Task to carry out: Pictures found in the material must be left out, and every line returned as written.

◇ ◇ ◇ ◇ ◇

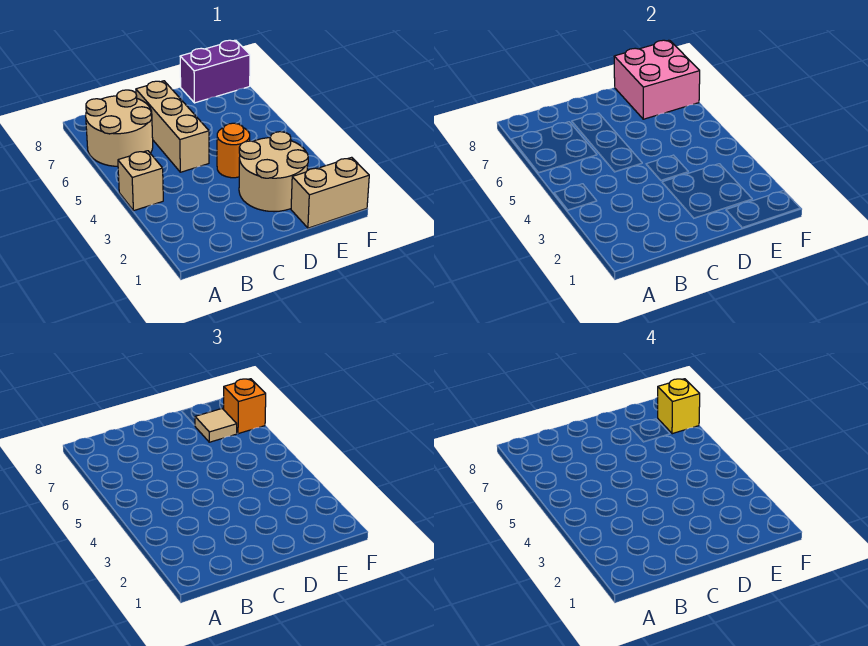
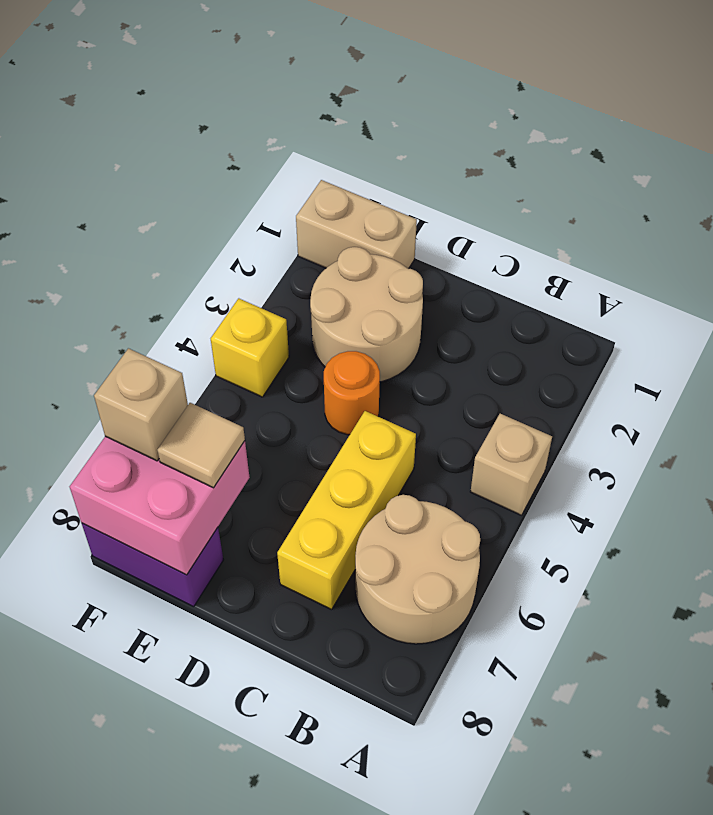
tan brick C5:C7 level 1 -> yellow brick C5:C7 level 1
orange brick F7 level 3 -> tan brick F7 level 3
yellow brick F7 level 4 -> yellow brick F4 level 1

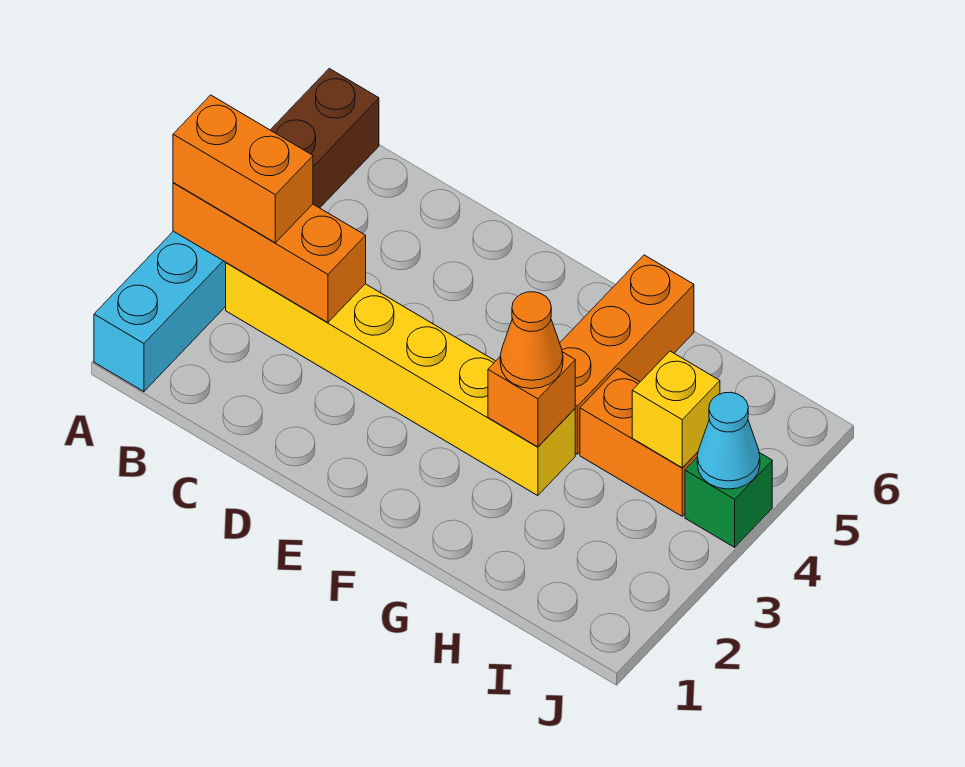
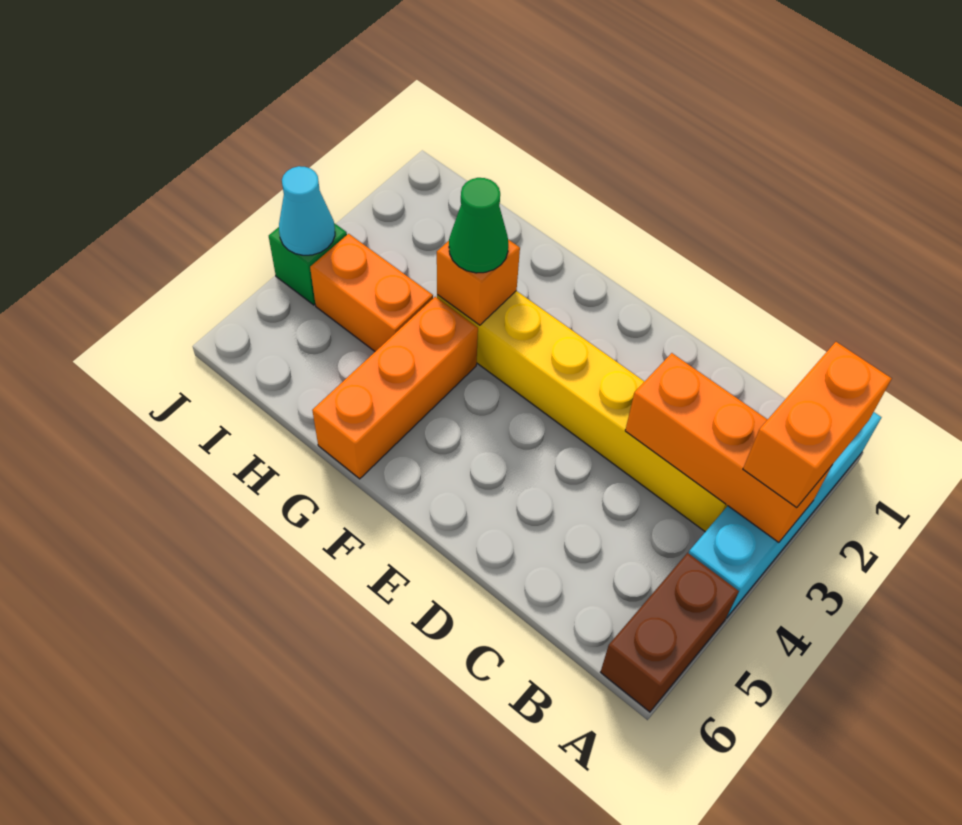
orange brick A3:B3 level 3 -> orange brick A2:A3 level 3
orange cone G3 level 3 -> green cone G3 level 3
yellow brick I4 level 2 -> none

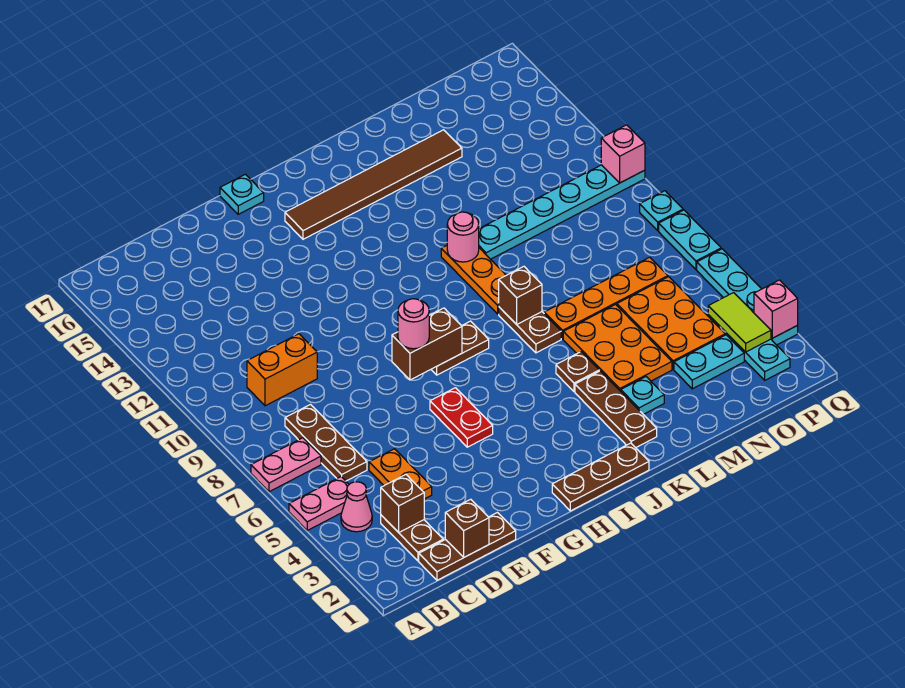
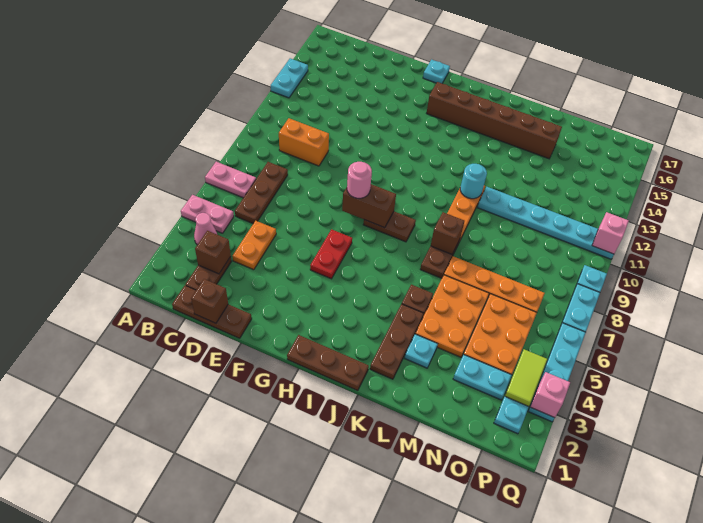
none -> cyan plate A13:A14 level 1
brown tile H15:M15 level 1 -> brown brick H15:M15 level 1
pink round brick K11 level 2 -> cyan round brick K11 level 2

◇ ◇ ◇ ◇ ◇

Solved exercise:
tan brick C5:C7 level 1 -> yellow brick C5:C7 level 1
orange brick F7 level 3 -> tan brick F7 level 3
yellow brick F7 level 4 -> yellow brick F4 level 1

orange brick A3:B3 level 3 -> orange brick A2:A3 level 3
orange cone G3 level 3 -> green cone G3 level 3
yellow brick I4 level 2 -> none

none -> cyan plate A13:A14 level 1
brown tile H15:M15 level 1 -> brown brick H15:M15 level 1
pink round brick K11 level 2 -> cyan round brick K11 level 2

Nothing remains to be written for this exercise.